• **PROBLEM REQUIREMENTS**: From the entries below, copy every line that has the word "white".

• **DATA FOR THIS EXERCISE**:
>>>
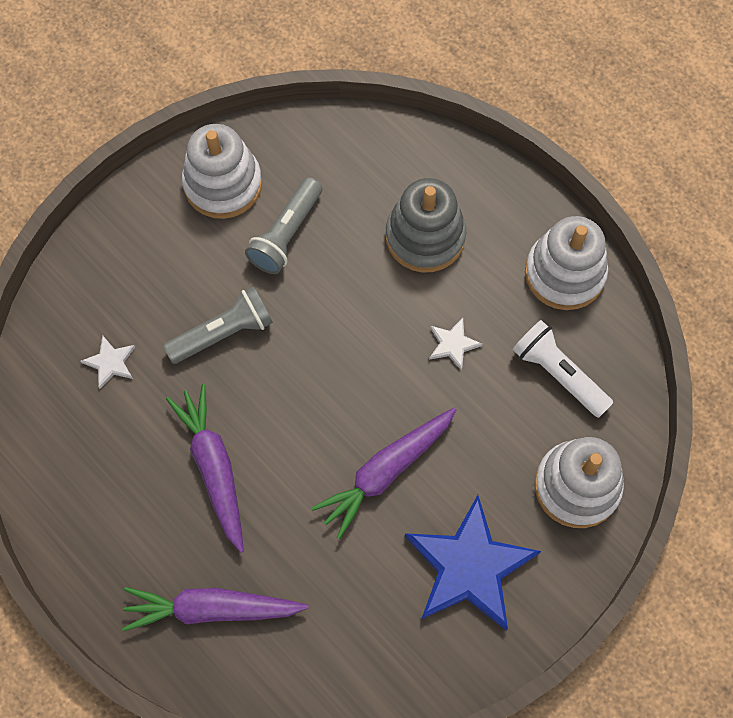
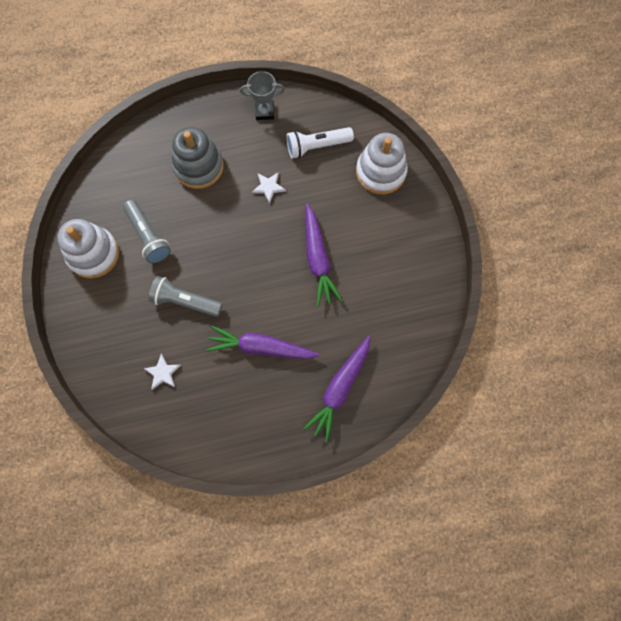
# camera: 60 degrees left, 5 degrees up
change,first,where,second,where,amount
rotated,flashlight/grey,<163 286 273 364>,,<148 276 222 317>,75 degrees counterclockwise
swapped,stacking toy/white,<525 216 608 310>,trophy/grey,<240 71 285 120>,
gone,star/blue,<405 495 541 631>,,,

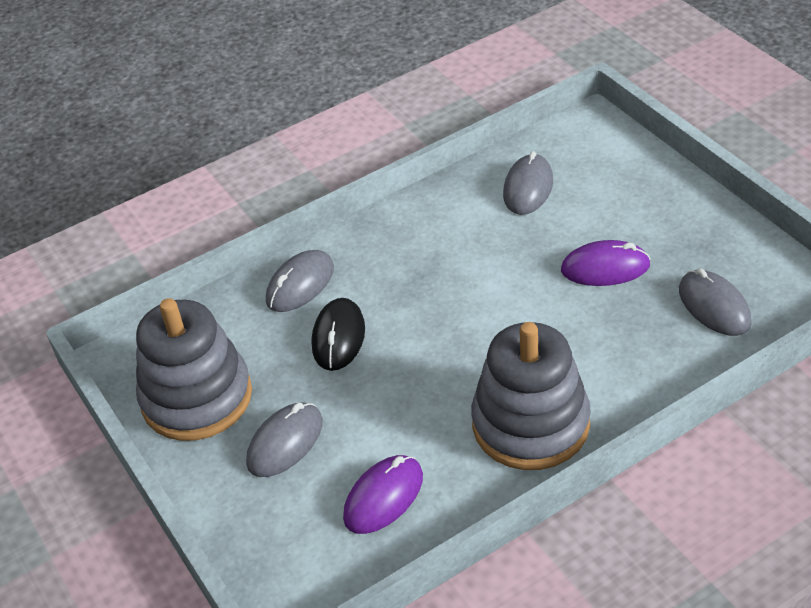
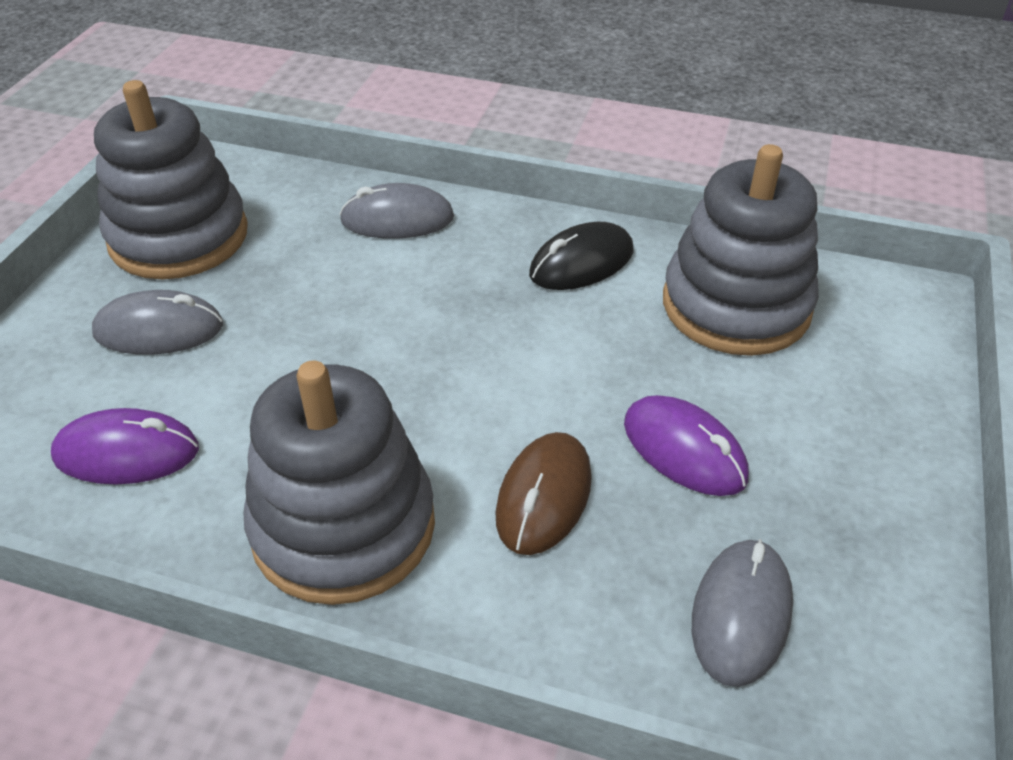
# camera: 45 degrees right, 0 degrees up
change,first,where,second,where,amount
new,,,mouse/brown,<496 432 592 555>,
shifted,mouse/black,<312 298 365 371>,,<529 222 634 290>,
swapped,mouse/grey,<503 151 553 215>,stacking toy/grey,<663 144 819 356>,

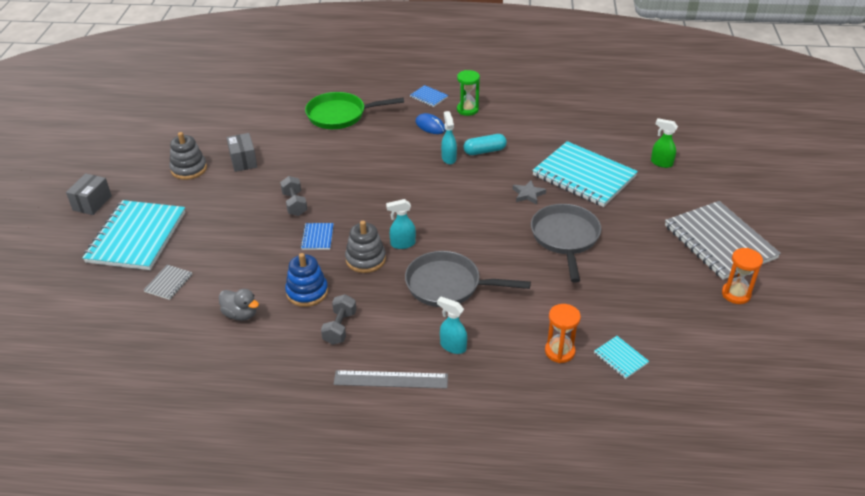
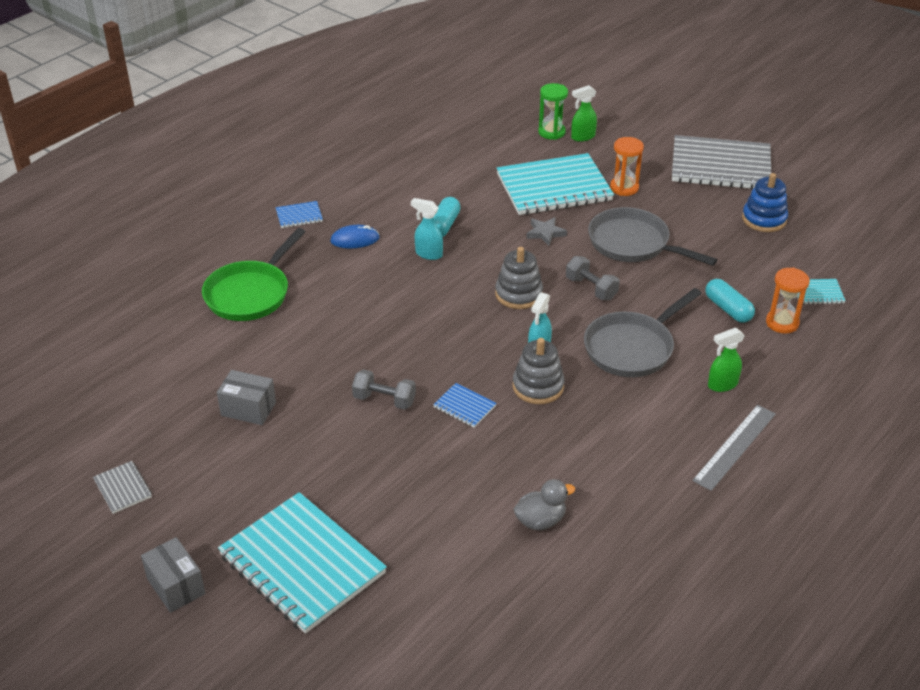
# camera: 55 degrees left, 0 degrees up
change,first,where,second,where,amount
shifted,notebook/grey,<144 265 192 300>,,<93 461 152 514>,
shifted,stacking toy/grey,<169 132 207 180>,,<495 247 543 309>,
shifted,hourglass/green,<457 70 480 116>,,<538 83 568 140>,
shifted,dumbbell/grey,<321 294 356 345>,,<566 256 620 300>,
shifted,hourglass/orange,<722 248 763 304>,,<610 137 644 196>,
new,,,capsule/turquoise,<705 279 755 323>,
repainted,spray bottle/turquoise,<437 297 467 354>,spray bottle/green,<708 328 745 392>,
shifted,stacking toy/blue,<285 253 328 307>,,<742 173 788 232>,

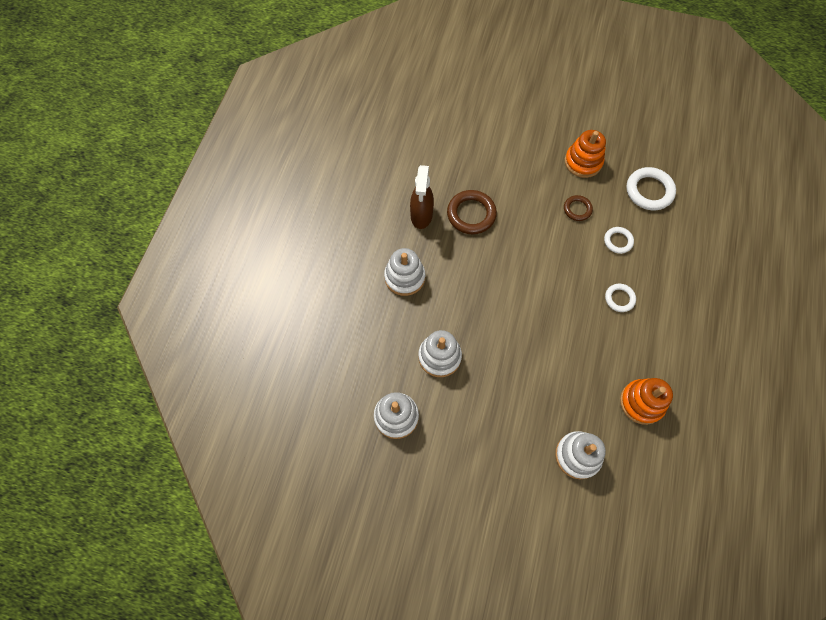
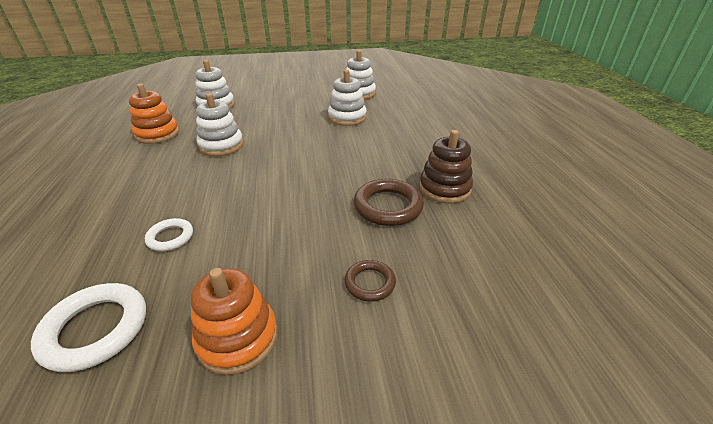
# camera: 155 degrees right, 30 degrees down
change,first,where,second,where,amount
shifted,stacking toy/white,<384 248 425 296>,,<196 93 244 156>,
shifted,ring/brown,<564 195 593 221>,,<344 260 396 302>,
swapped,spray bottle/brown,<410 165 434 229>,stacking toy/brown,<419 130 473 203>,
gone,ring/white,<605 284 636 312>,,,

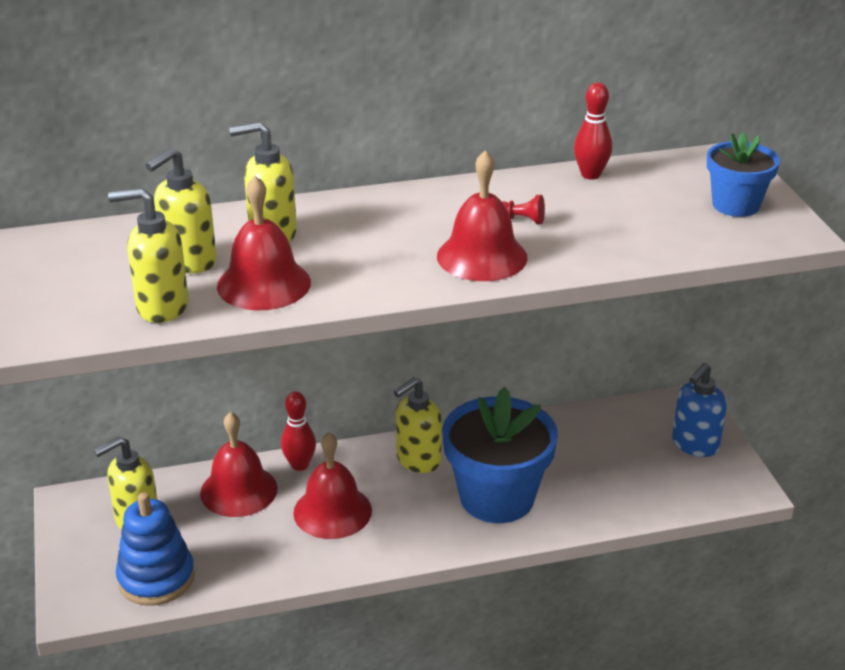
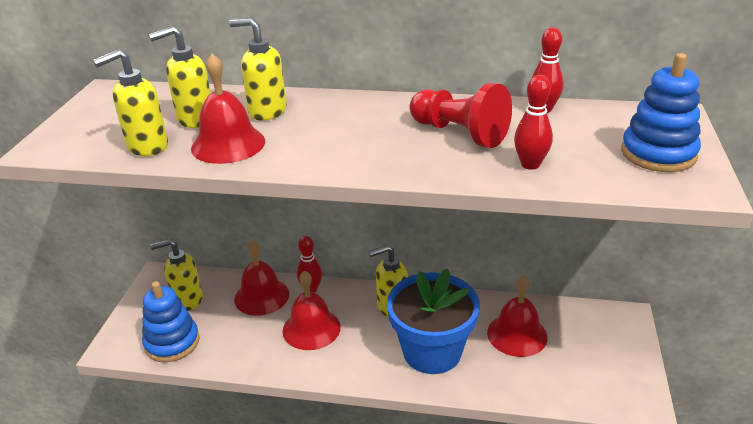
# camera: 25 degrees right, 0 degrees up
change,first,where,second,where,amount
rotated,soap dispenser/yellow,<108 187 189 323>,,<93 49 168 156>,60 degrees counterclockwise
scaled,pawn/red,<502 195 545 224>,,<410 83 512 148>,x2.44
shifted,bell/red,<437 150 528 281>,,<487 276 548 357>,
new,,,bowling pin/red,<514 75 553 170>,
swapped,flower pot/blue,<707 132 780 217>,stacking toy/blue,<621 53 701 172>,
gone,soap dispenser/blue,<672 363 727 457>,,,

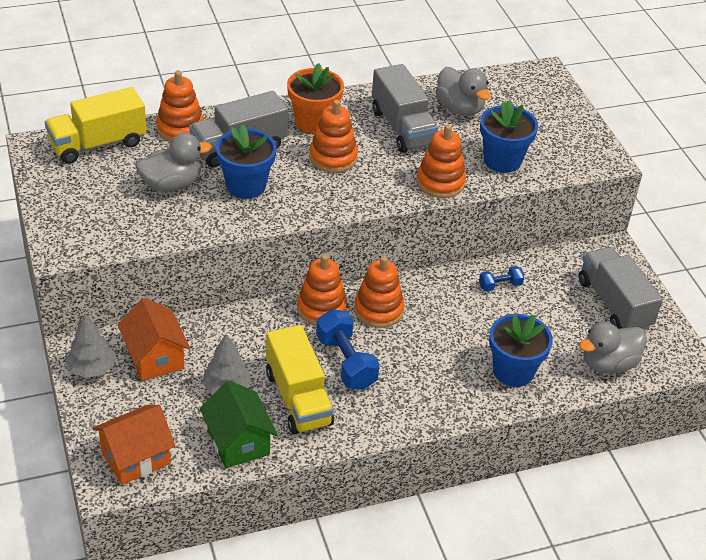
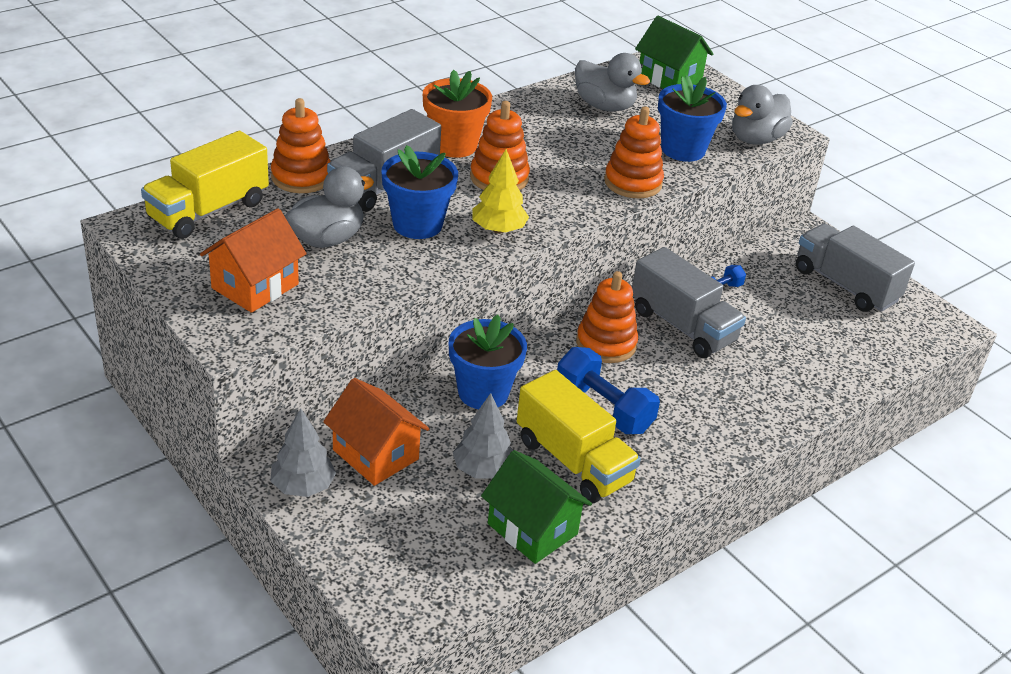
# camera: 20 degrees left, 5 degrees down
change,first,where,second,where,amount
shifted,house/orange,<93 405 175 485>,,<200 208 307 313>,
shifted,flower pot/blue,<489 314 553 387>,,<449 315 527 409>,
new,,,tree/yellow,<473 149 529 234>,
shifted,truck/grey,<372 64 438 153>,,<632 247 746 358>,
new,,,house/green,<635 16 713 89>,
shifted,duck/grey,<579 322 647 374>,,<732 85 793 145>,
gone,stacking toy/orange,<297 254 347 326>,,,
<<<
• **WRITTEN SOLUTION**:
swapped,stacking toy/white,<525 216 608 310>,trophy/grey,<240 71 285 120>,
shifted,stacking toy/white,<384 248 425 296>,,<196 93 244 156>,
gone,ring/white,<605 284 636 312>,,,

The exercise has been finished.